▸ **Assignment**:
Drop the pictures from the entries below, then reproduce the rest exactly.

▸ **Data records**:
★ ★ ★ ★ ★

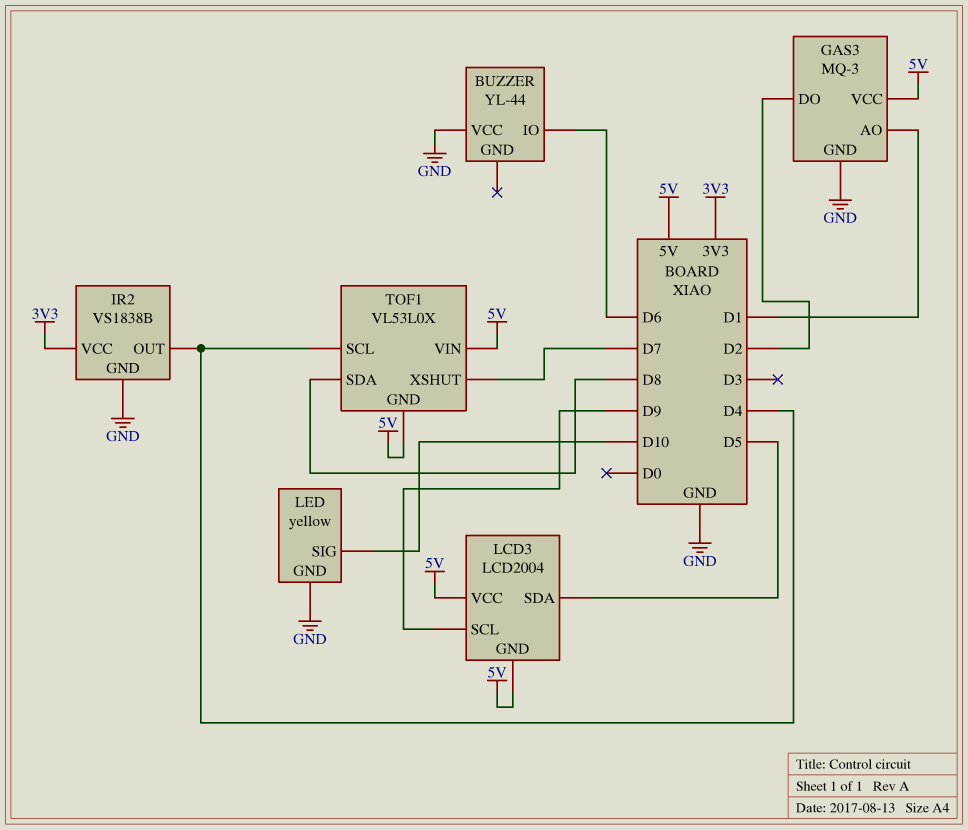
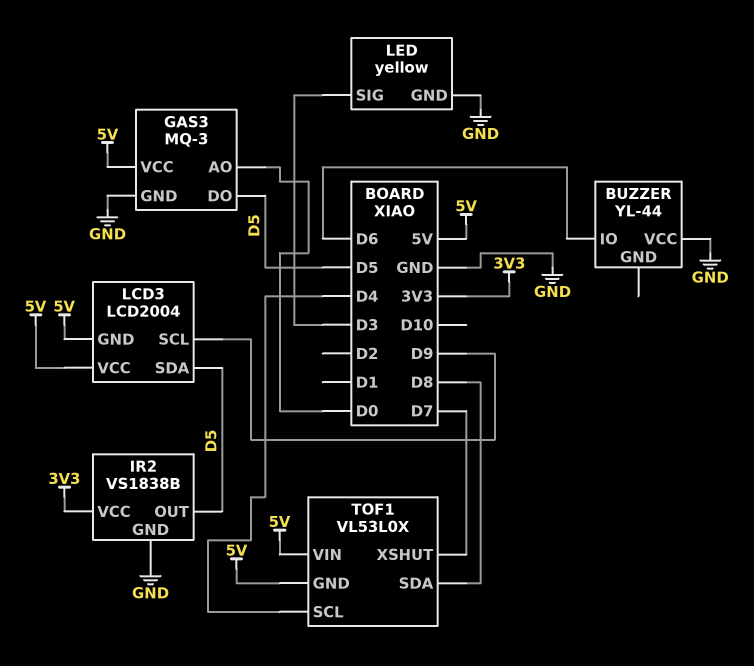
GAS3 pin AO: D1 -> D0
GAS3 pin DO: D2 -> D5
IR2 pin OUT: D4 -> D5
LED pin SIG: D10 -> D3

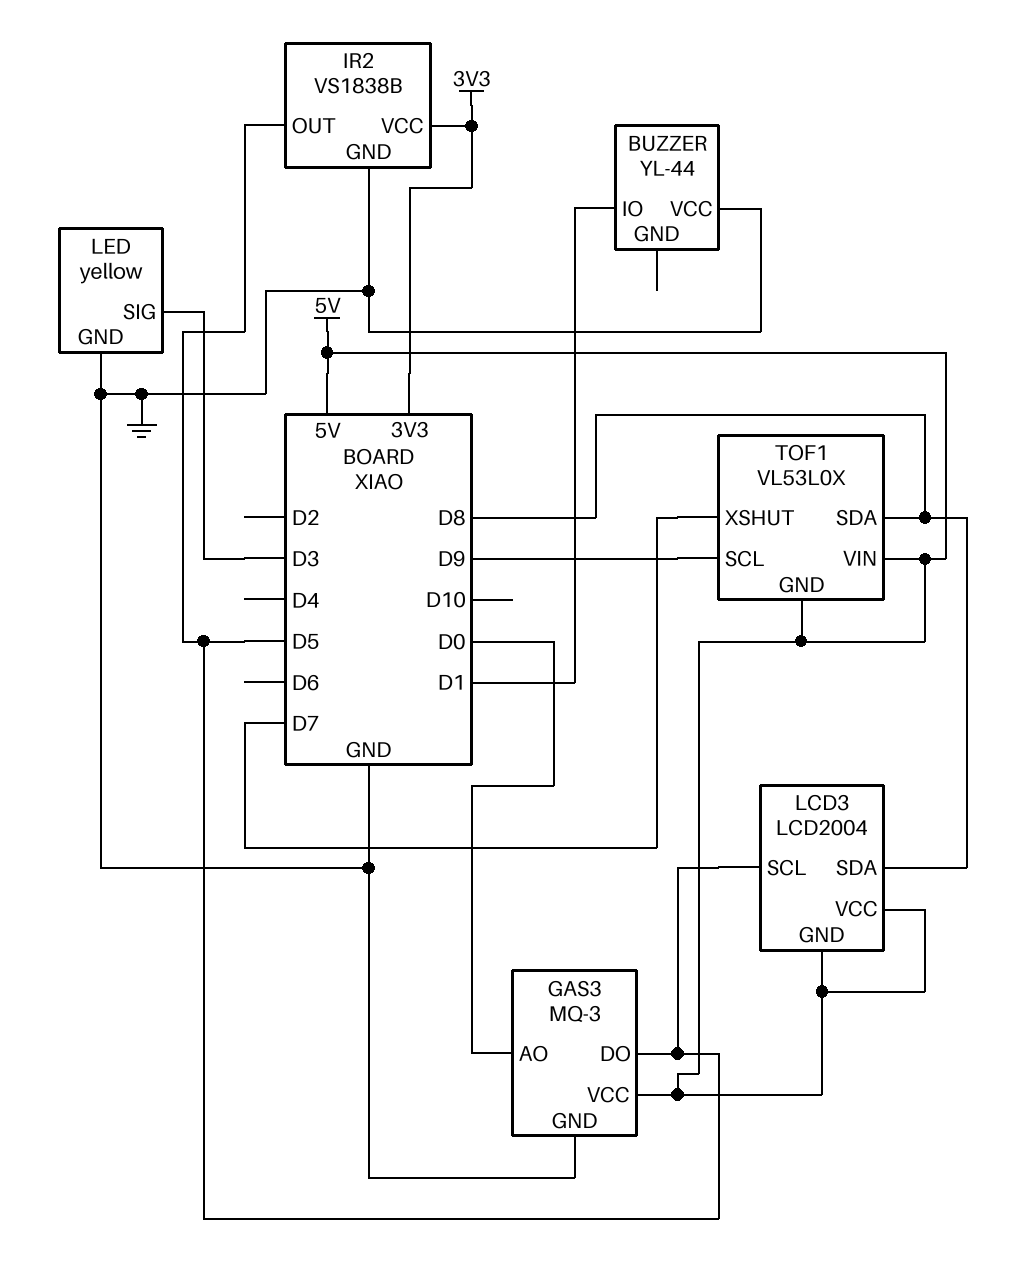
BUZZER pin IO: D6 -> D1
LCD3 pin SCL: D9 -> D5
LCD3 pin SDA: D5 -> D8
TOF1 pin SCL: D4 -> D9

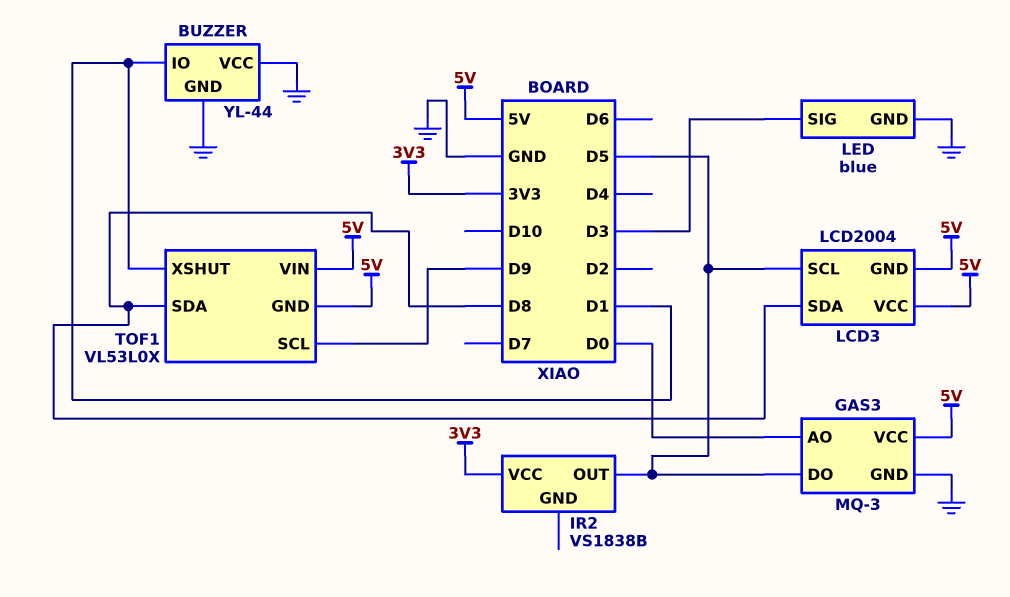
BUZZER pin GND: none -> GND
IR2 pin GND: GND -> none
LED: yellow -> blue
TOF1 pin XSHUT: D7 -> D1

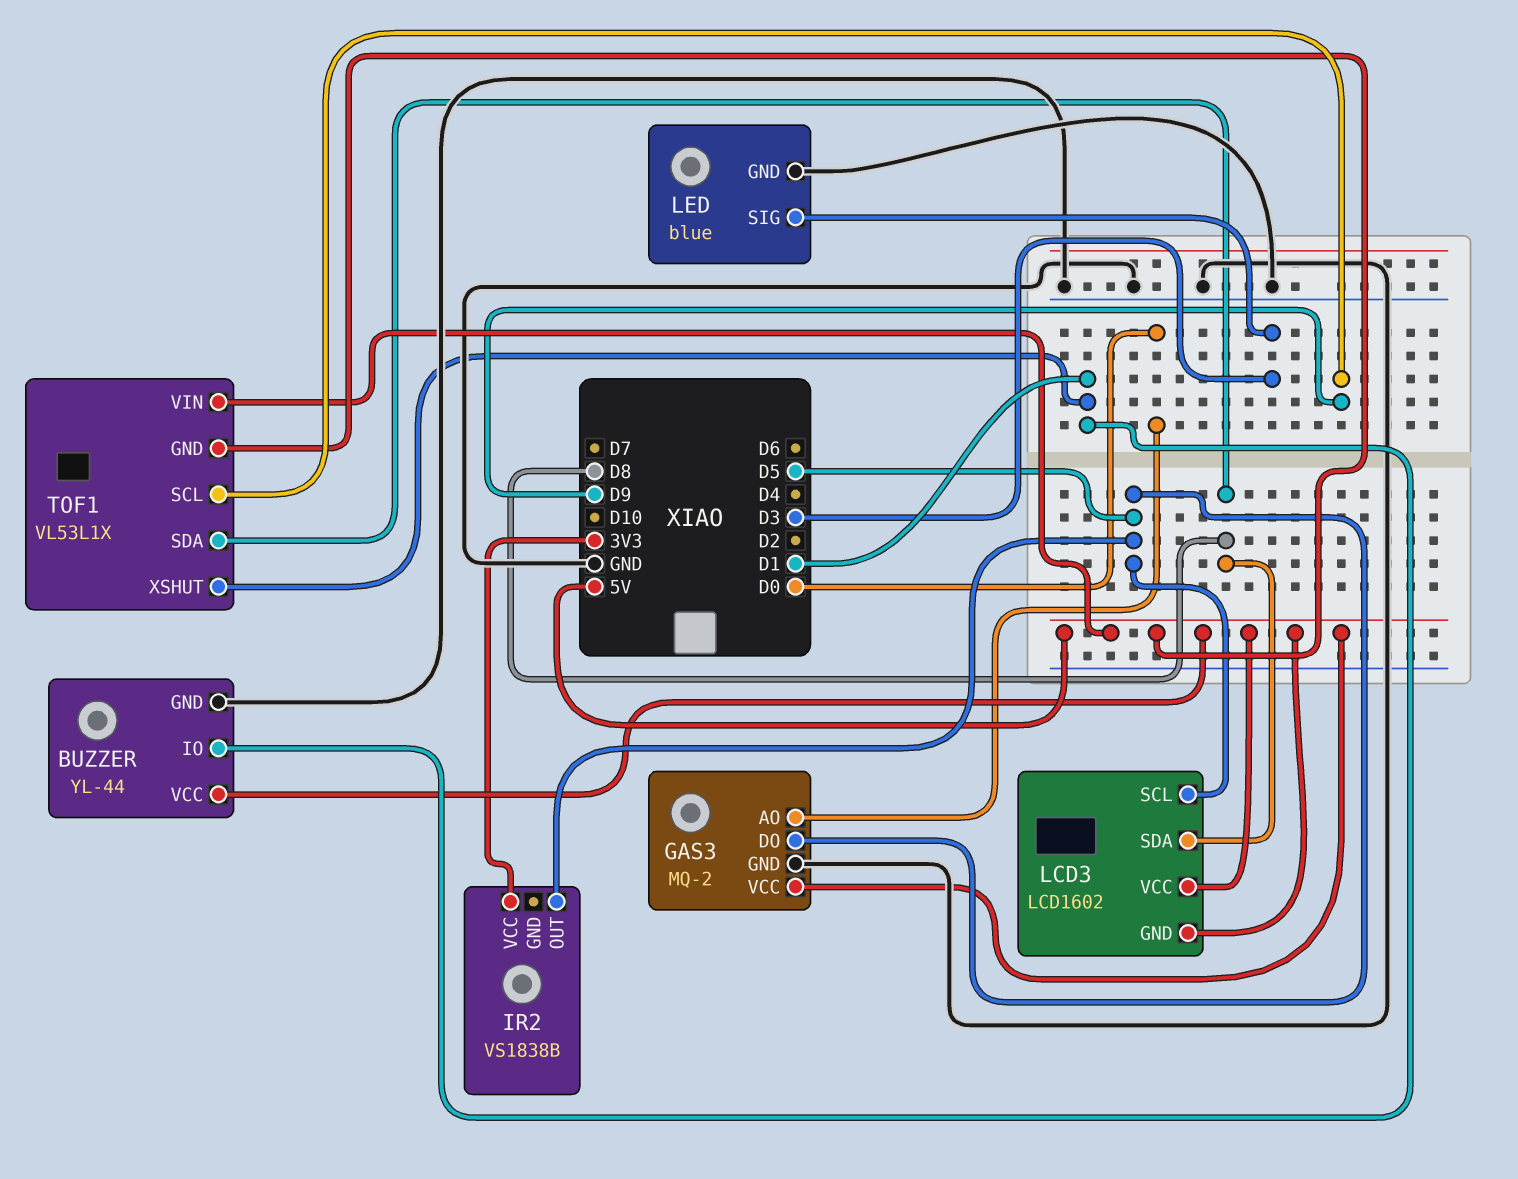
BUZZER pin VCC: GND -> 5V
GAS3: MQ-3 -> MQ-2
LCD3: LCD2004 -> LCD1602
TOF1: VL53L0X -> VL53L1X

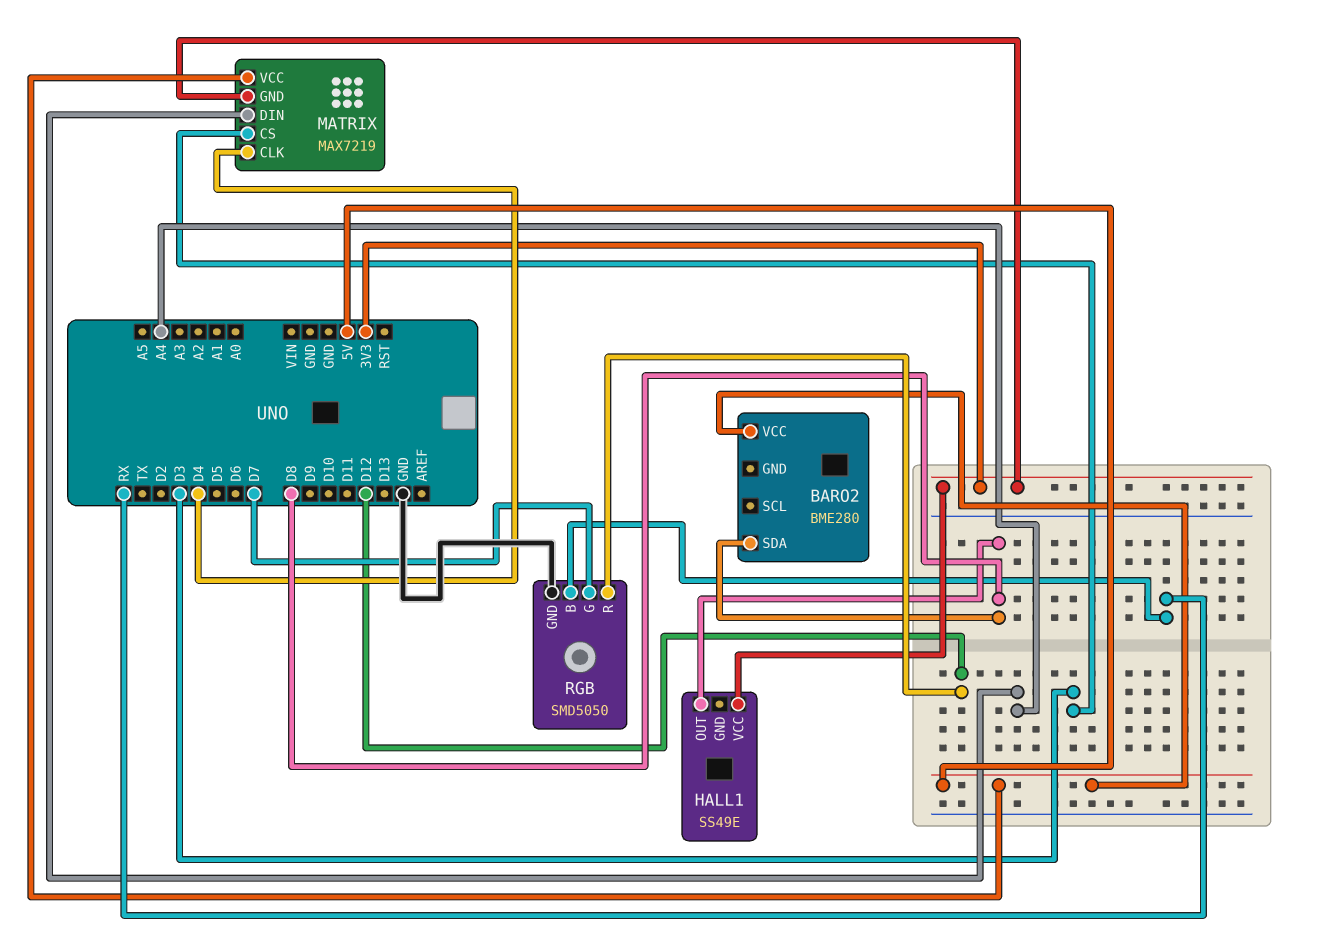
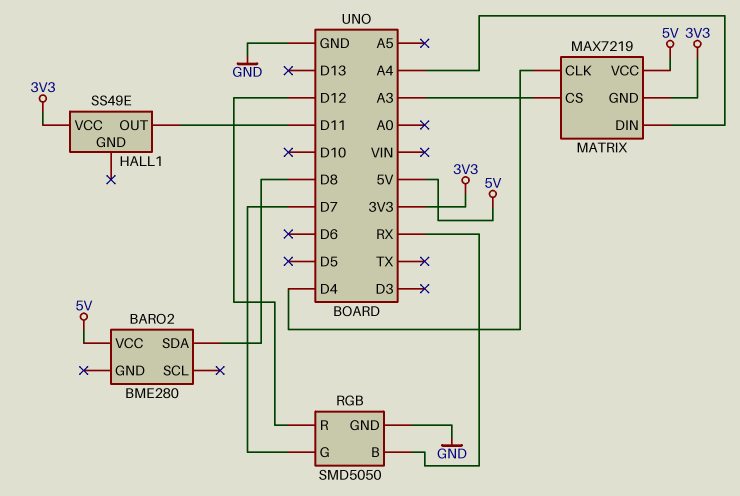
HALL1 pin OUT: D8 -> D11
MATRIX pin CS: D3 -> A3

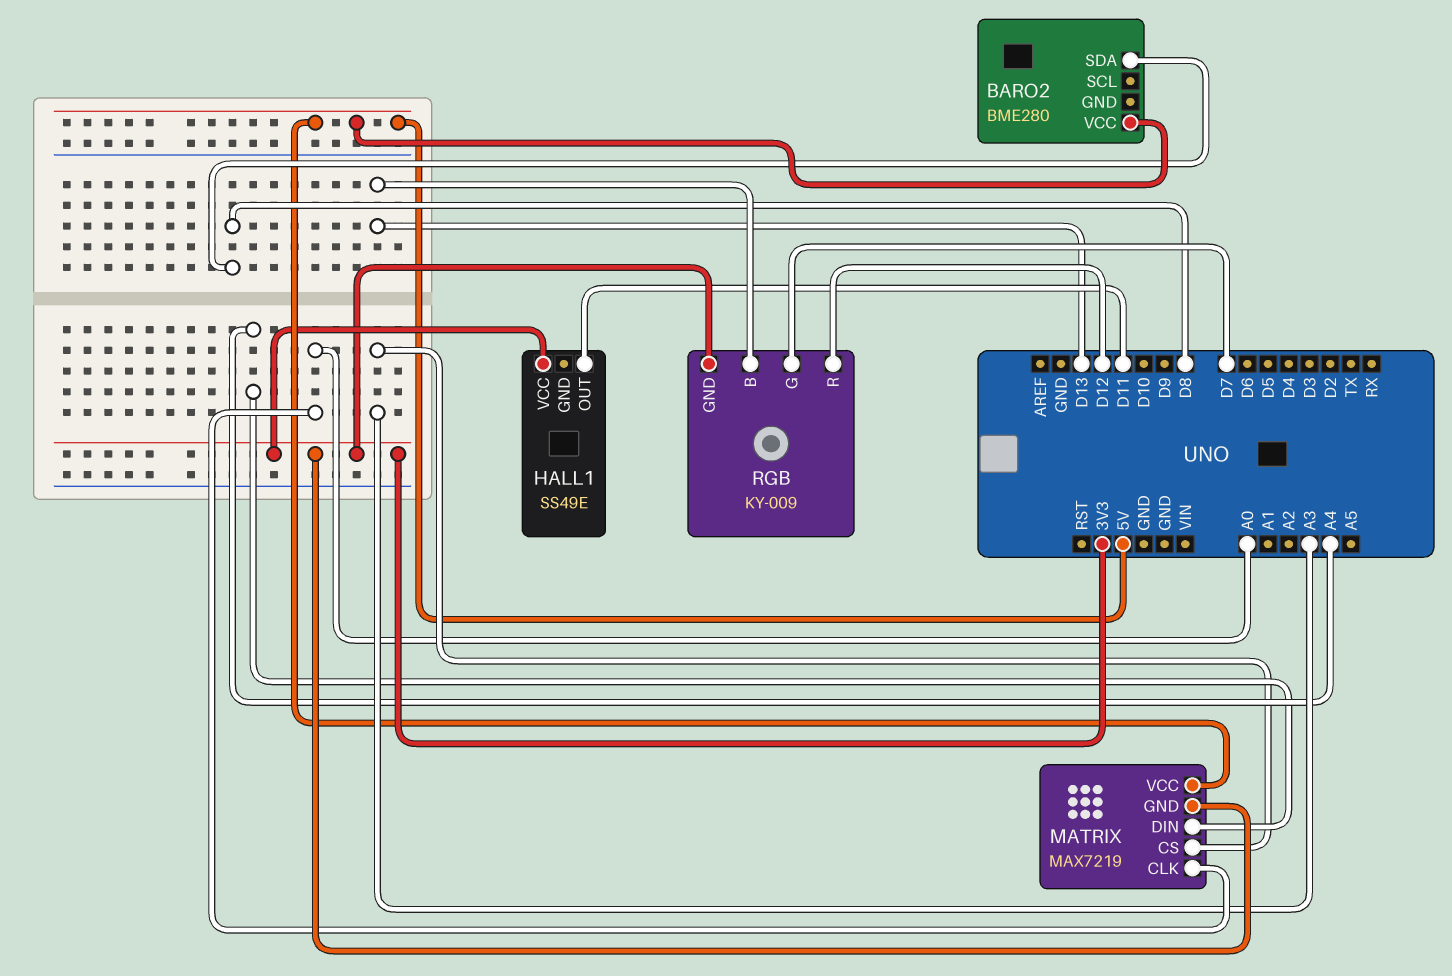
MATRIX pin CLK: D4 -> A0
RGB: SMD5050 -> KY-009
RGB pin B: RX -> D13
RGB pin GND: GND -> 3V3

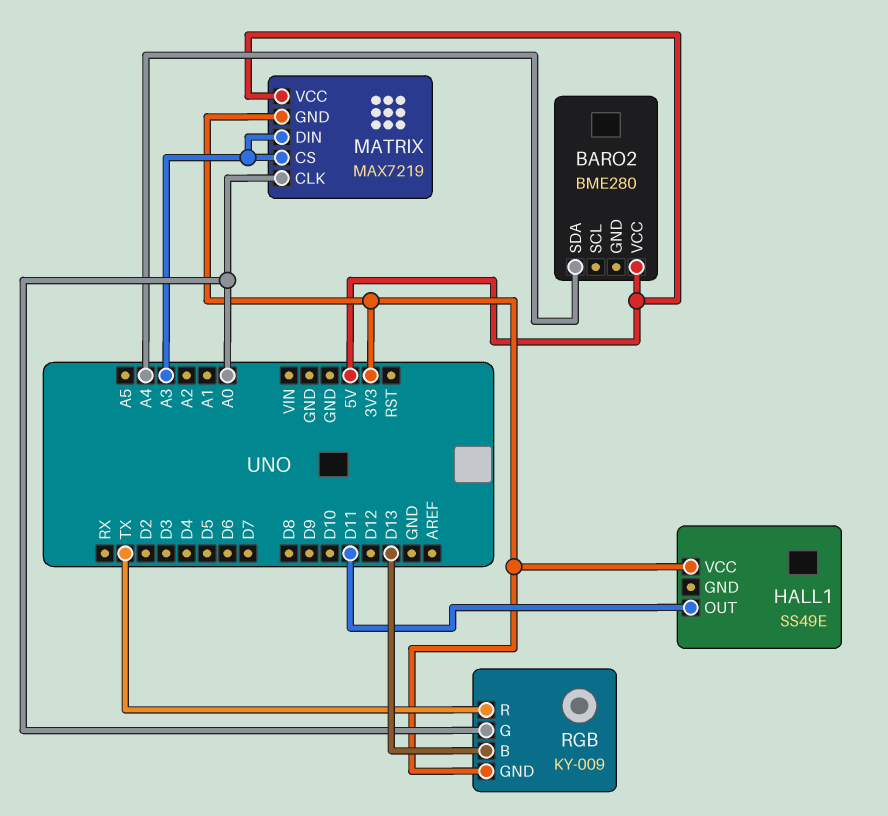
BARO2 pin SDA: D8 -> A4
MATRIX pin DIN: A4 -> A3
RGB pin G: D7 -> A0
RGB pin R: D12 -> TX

★ ★ ★ ★ ★

▸ **Your response**:
GAS3 pin AO: D1 -> D0
GAS3 pin DO: D2 -> D5
IR2 pin OUT: D4 -> D5
LED pin SIG: D10 -> D3

BUZZER pin IO: D6 -> D1
LCD3 pin SCL: D9 -> D5
LCD3 pin SDA: D5 -> D8
TOF1 pin SCL: D4 -> D9

BUZZER pin GND: none -> GND
IR2 pin GND: GND -> none
LED: yellow -> blue
TOF1 pin XSHUT: D7 -> D1

BUZZER pin VCC: GND -> 5V
GAS3: MQ-3 -> MQ-2
LCD3: LCD2004 -> LCD1602
TOF1: VL53L0X -> VL53L1X

HALL1 pin OUT: D8 -> D11
MATRIX pin CS: D3 -> A3

MATRIX pin CLK: D4 -> A0
RGB: SMD5050 -> KY-009
RGB pin B: RX -> D13
RGB pin GND: GND -> 3V3

BARO2 pin SDA: D8 -> A4
MATRIX pin DIN: A4 -> A3
RGB pin G: D7 -> A0
RGB pin R: D12 -> TX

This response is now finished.